AIM OF THE TASK >> Quote the items from the first line through the line containing "purple square: rotated 28 degrees clockwise", both inclusive, reproducing each line verbatim.

Stored data
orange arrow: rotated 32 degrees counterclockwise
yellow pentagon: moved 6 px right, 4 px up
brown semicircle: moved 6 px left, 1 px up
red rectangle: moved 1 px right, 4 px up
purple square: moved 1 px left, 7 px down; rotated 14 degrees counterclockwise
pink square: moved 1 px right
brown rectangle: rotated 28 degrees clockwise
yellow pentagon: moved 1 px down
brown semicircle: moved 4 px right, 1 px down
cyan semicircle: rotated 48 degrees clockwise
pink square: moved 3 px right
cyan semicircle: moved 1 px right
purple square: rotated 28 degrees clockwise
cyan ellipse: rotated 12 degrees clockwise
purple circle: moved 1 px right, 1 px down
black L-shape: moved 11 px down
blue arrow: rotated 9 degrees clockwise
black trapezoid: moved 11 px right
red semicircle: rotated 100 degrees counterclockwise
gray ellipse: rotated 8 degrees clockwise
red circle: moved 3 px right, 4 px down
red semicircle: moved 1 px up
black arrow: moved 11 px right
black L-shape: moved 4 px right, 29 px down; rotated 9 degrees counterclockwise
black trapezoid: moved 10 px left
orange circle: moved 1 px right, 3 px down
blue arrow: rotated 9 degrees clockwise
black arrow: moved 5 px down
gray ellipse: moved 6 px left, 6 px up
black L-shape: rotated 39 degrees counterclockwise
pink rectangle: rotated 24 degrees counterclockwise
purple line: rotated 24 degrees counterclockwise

TASK RESULT >>
orange arrow: rotated 32 degrees counterclockwise
yellow pentagon: moved 6 px right, 4 px up
brown semicircle: moved 6 px left, 1 px up
red rectangle: moved 1 px right, 4 px up
purple square: moved 1 px left, 7 px down; rotated 14 degrees counterclockwise
pink square: moved 1 px right
brown rectangle: rotated 28 degrees clockwise
yellow pentagon: moved 1 px down
brown semicircle: moved 4 px right, 1 px down
cyan semicircle: rotated 48 degrees clockwise
pink square: moved 3 px right
cyan semicircle: moved 1 px right
purple square: rotated 28 degrees clockwise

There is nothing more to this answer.